* **Instructions to follow**: An exact copy is needed of the lines from the line holding "grey calculator [441,98,514,139]" through the final line of the listing below, both included.

#### Data supplied

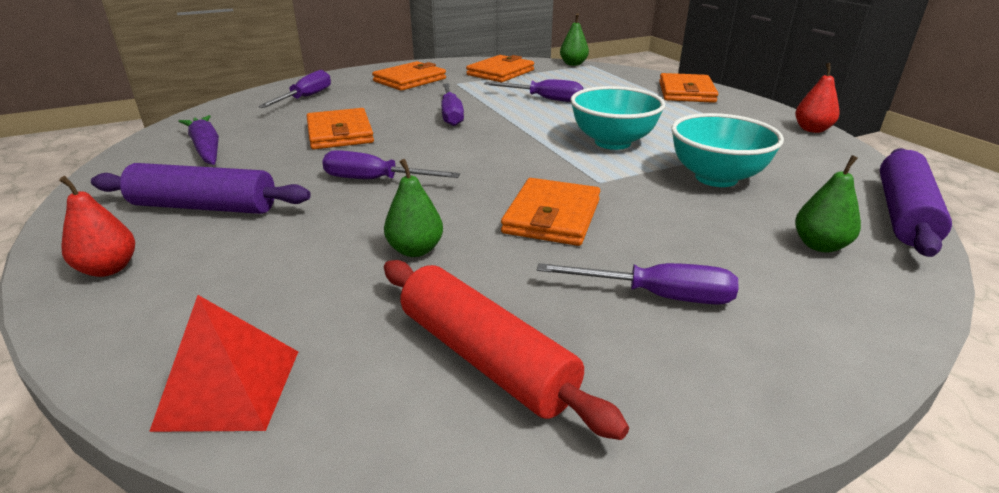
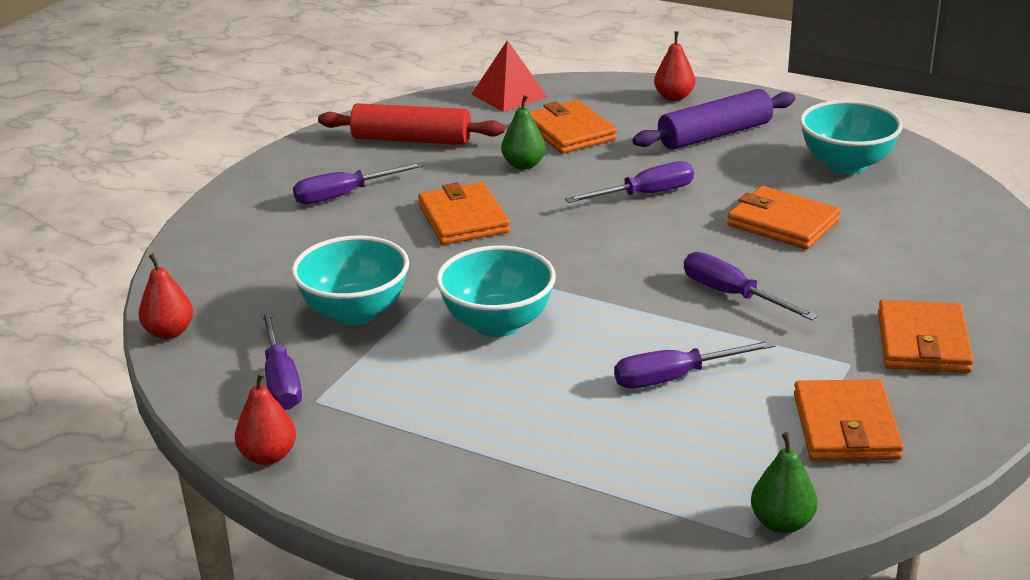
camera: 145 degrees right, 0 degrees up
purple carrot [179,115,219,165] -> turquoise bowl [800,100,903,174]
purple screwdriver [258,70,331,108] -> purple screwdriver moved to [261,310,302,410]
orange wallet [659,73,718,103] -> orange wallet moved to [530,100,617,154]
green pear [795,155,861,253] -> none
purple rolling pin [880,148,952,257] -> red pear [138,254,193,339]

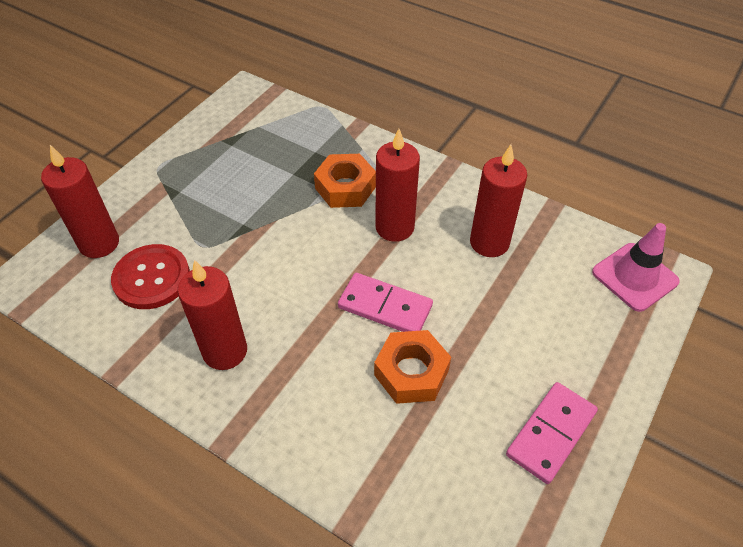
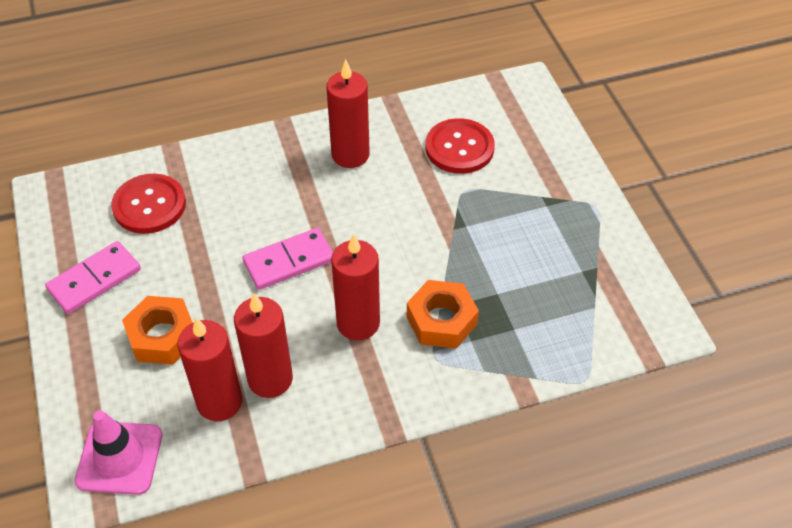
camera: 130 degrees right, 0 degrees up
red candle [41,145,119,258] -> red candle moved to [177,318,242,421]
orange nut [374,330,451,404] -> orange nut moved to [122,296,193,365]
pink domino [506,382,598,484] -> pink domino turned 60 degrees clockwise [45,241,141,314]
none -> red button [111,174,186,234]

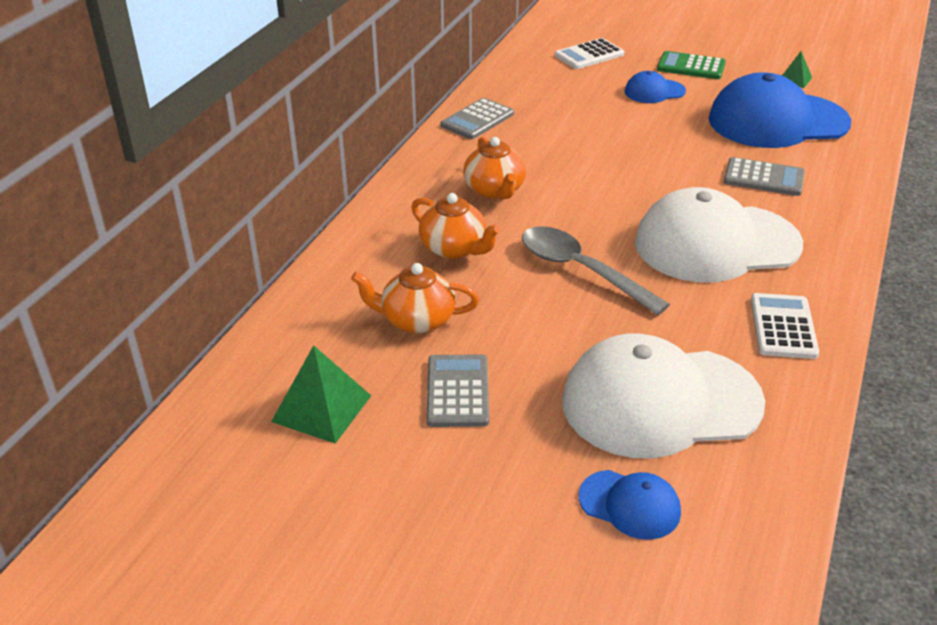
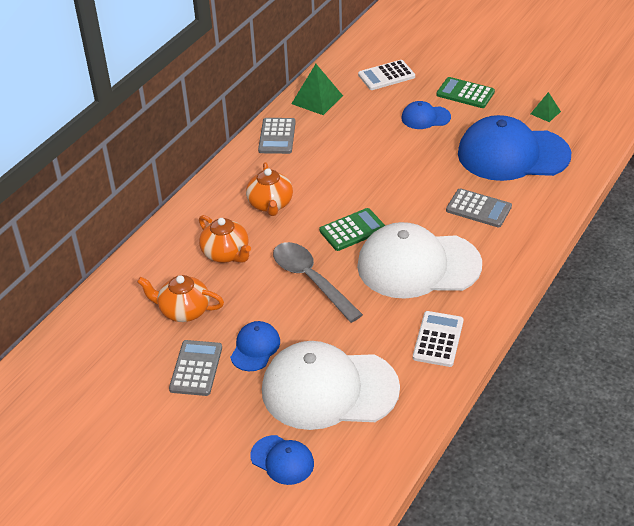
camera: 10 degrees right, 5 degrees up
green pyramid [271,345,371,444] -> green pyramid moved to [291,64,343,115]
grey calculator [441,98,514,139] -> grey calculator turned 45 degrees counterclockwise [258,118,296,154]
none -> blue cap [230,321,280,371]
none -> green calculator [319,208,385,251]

########

* **The completed task**:
grey calculator [441,98,514,139] -> grey calculator turned 45 degrees counterclockwise [258,118,296,154]
none -> blue cap [230,321,280,371]
none -> green calculator [319,208,385,251]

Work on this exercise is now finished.